Retype the range from the line holding "pink arrow: (75, 19) -> (68, 16), moved" to the last line of the listing, inclusive, exactly as it appears and with nothing else.

---------- SUPPLIED RECORDS

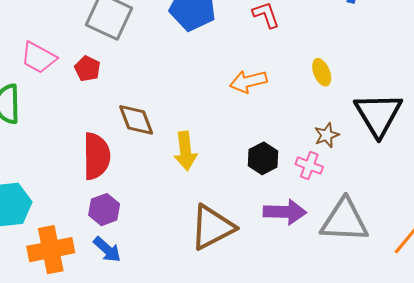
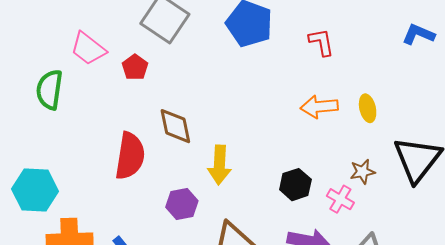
orange arrow: (248, 82) -> (319, 107), moved
purple hexagon: (104, 210) -> (182, 204), moved

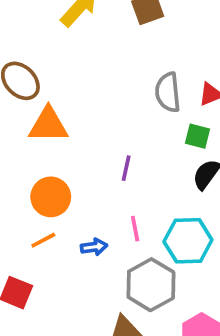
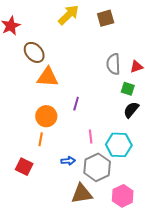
purple line: (126, 168) -> (76, 104), moved
orange line: (43, 240) -> (41, 139), turned -56
blue arrow: (94, 247) -> (68, 161), moved

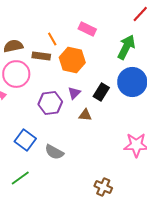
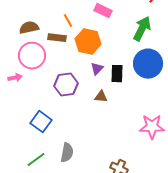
black rectangle: (101, 92) -> (117, 74), turned -30
purple triangle: (74, 93) -> (97, 69), moved
gray semicircle: (54, 152) -> (67, 153), moved, turned -108

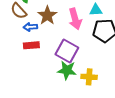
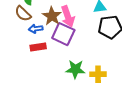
pink arrow: (75, 19) -> (68, 16), moved
purple square: (67, 51) -> (63, 34), moved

--------------------

§ **EXERCISE OUTPUT**
pink arrow: (75, 19) -> (68, 16), moved
purple square: (67, 51) -> (63, 34), moved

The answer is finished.